Print nothing except the line holding "pink phone: 7 -> 4" and the lines that come after it in the material below, and leave the pictures out.

** Opening DATA SUPPLIED block **

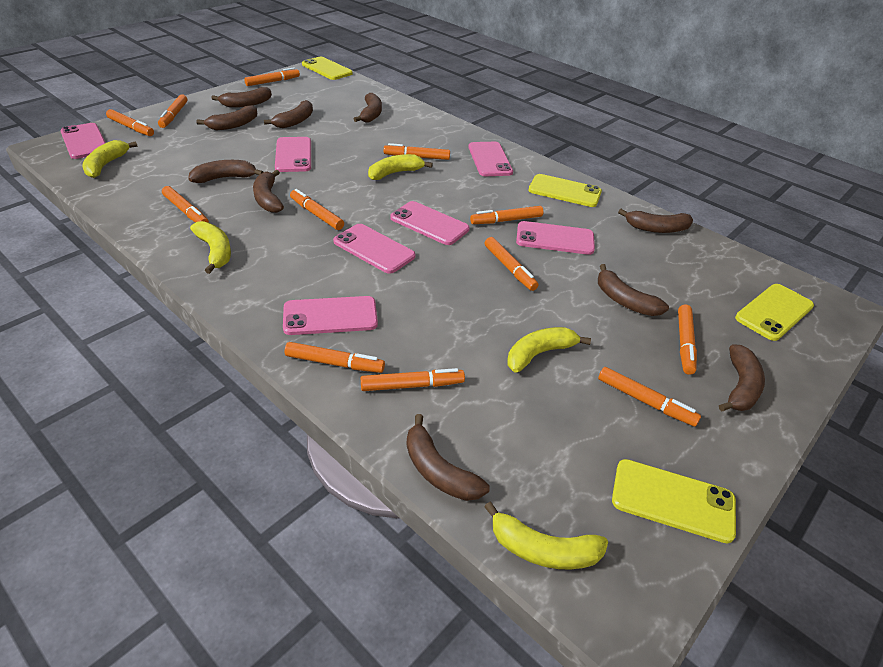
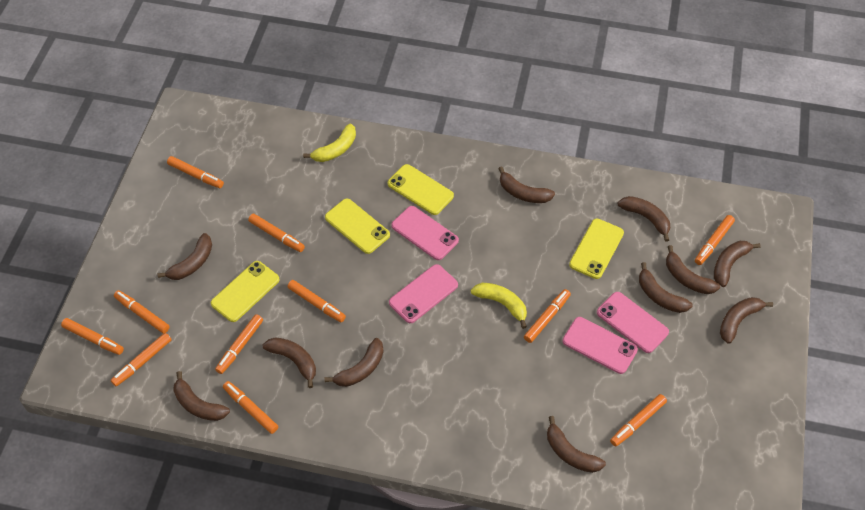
brown banana: 10 -> 11
orange marker: 12 -> 11
pink phone: 7 -> 4
yellow banana: 5 -> 2

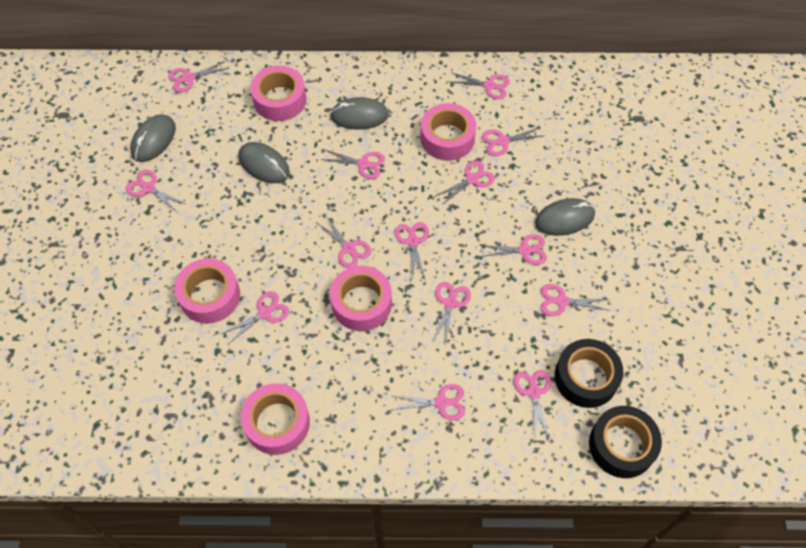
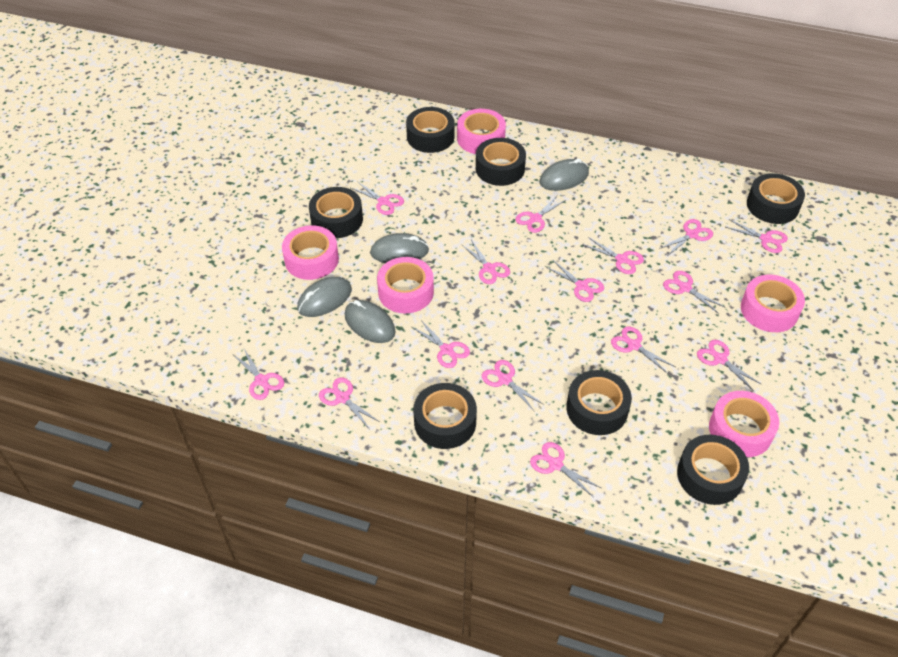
black tape: 2 -> 7
pink scissors: 14 -> 15

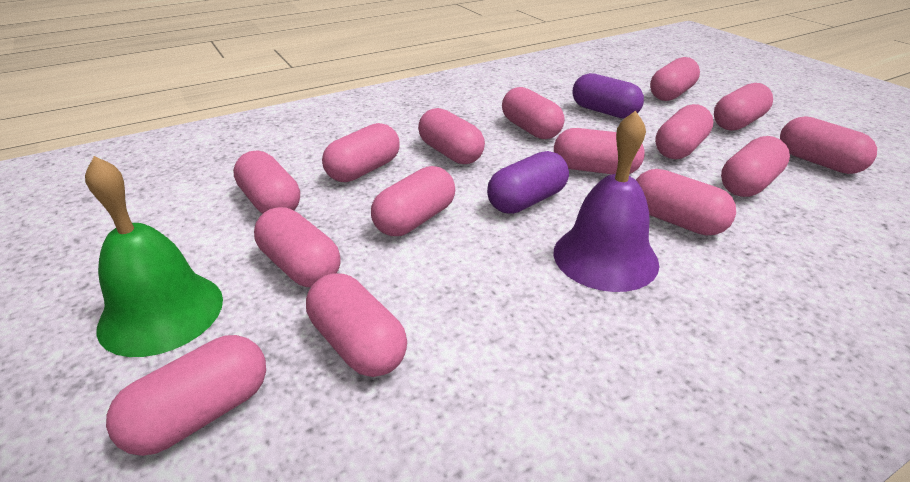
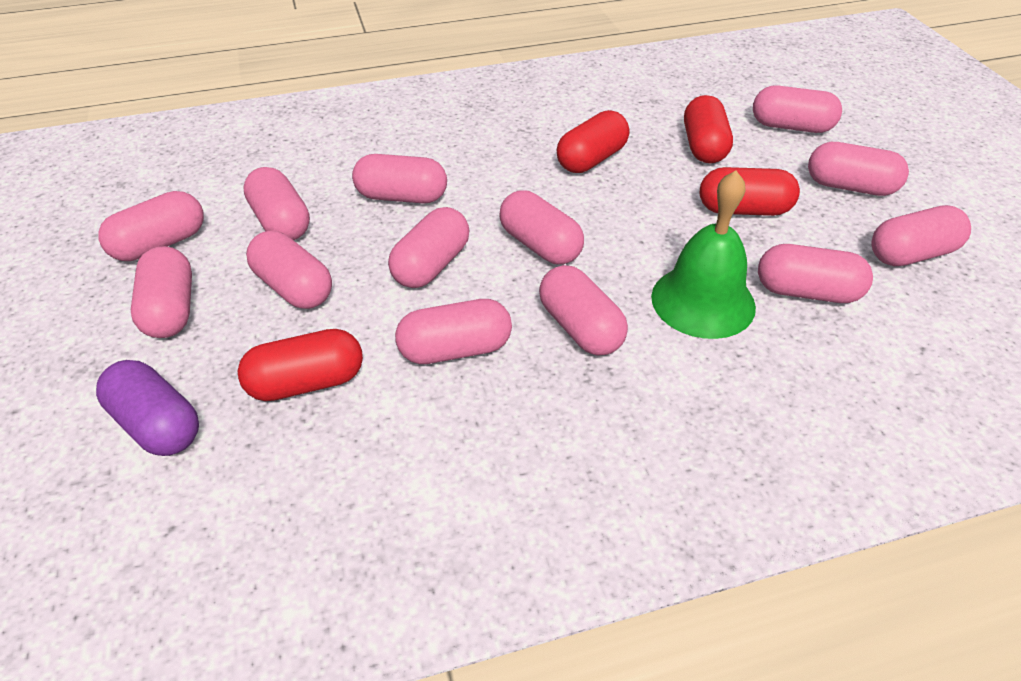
pink capsule: 15 -> 13
purple bell: 1 -> 0
purple capsule: 2 -> 1
red capsule: 0 -> 4

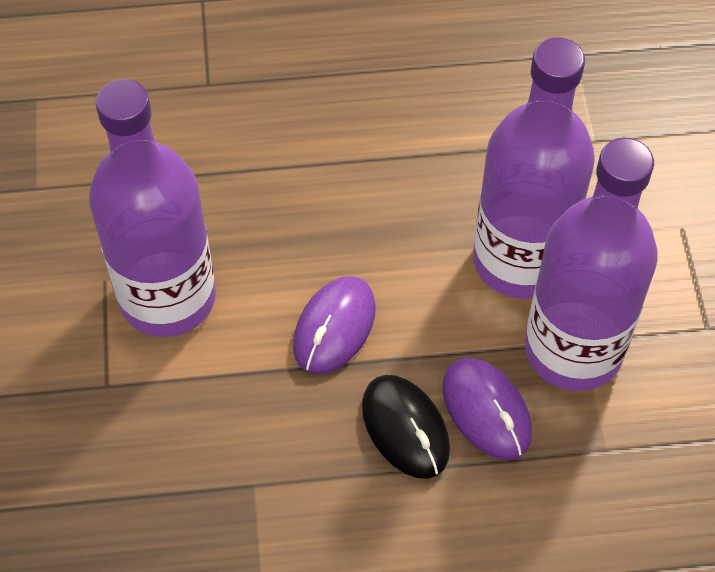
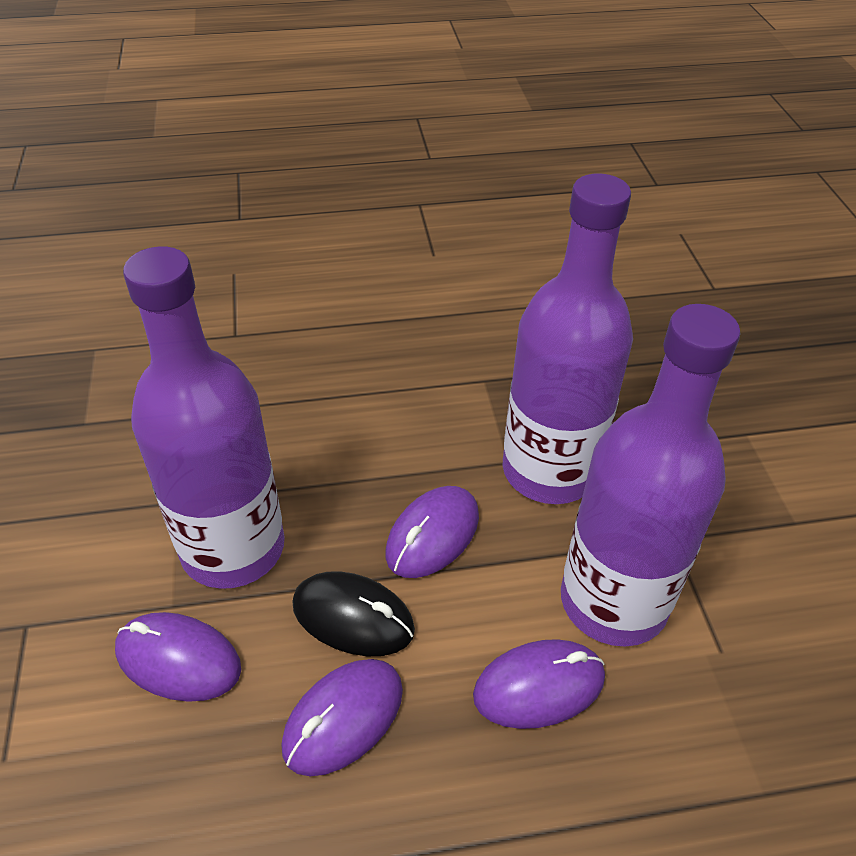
purple mouse: 2 -> 4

** Closing DATA SUPPLIED block **

#### [SOLUTION]
pink phone: 7 -> 4
yellow banana: 5 -> 2

black tape: 2 -> 7
pink scissors: 14 -> 15

pink capsule: 15 -> 13
purple bell: 1 -> 0
purple capsule: 2 -> 1
red capsule: 0 -> 4

purple mouse: 2 -> 4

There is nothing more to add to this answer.